====== Supplied material ======

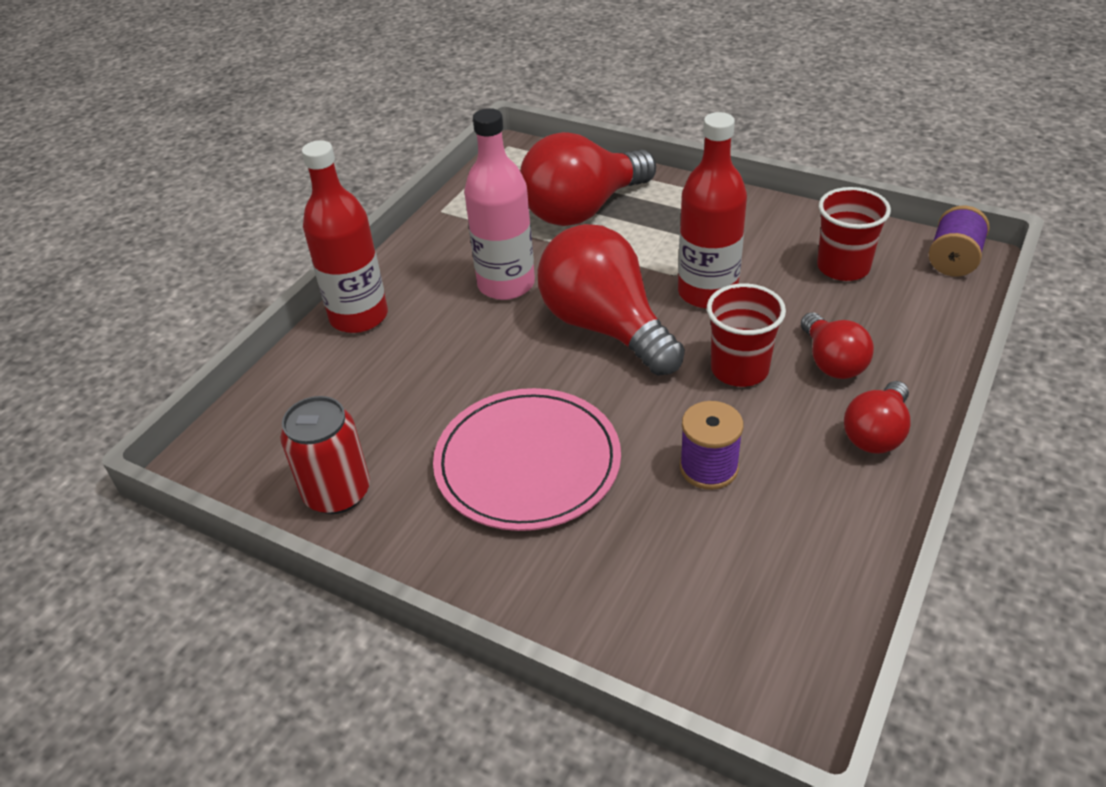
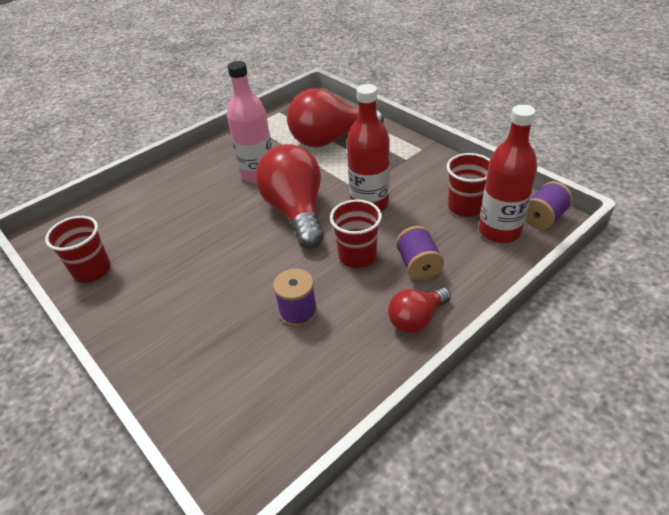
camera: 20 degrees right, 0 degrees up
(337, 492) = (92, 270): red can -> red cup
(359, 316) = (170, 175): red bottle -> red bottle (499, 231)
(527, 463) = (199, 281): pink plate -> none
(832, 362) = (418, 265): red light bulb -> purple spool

======

◆ **Brief**
After locating the line with "(337, 492) = (92, 270): red can -> red cup", output that line and every later one exactly, through the end of the entries above.

◆ **Problem solution**
(337, 492) = (92, 270): red can -> red cup
(359, 316) = (170, 175): red bottle -> red bottle (499, 231)
(527, 463) = (199, 281): pink plate -> none
(832, 362) = (418, 265): red light bulb -> purple spool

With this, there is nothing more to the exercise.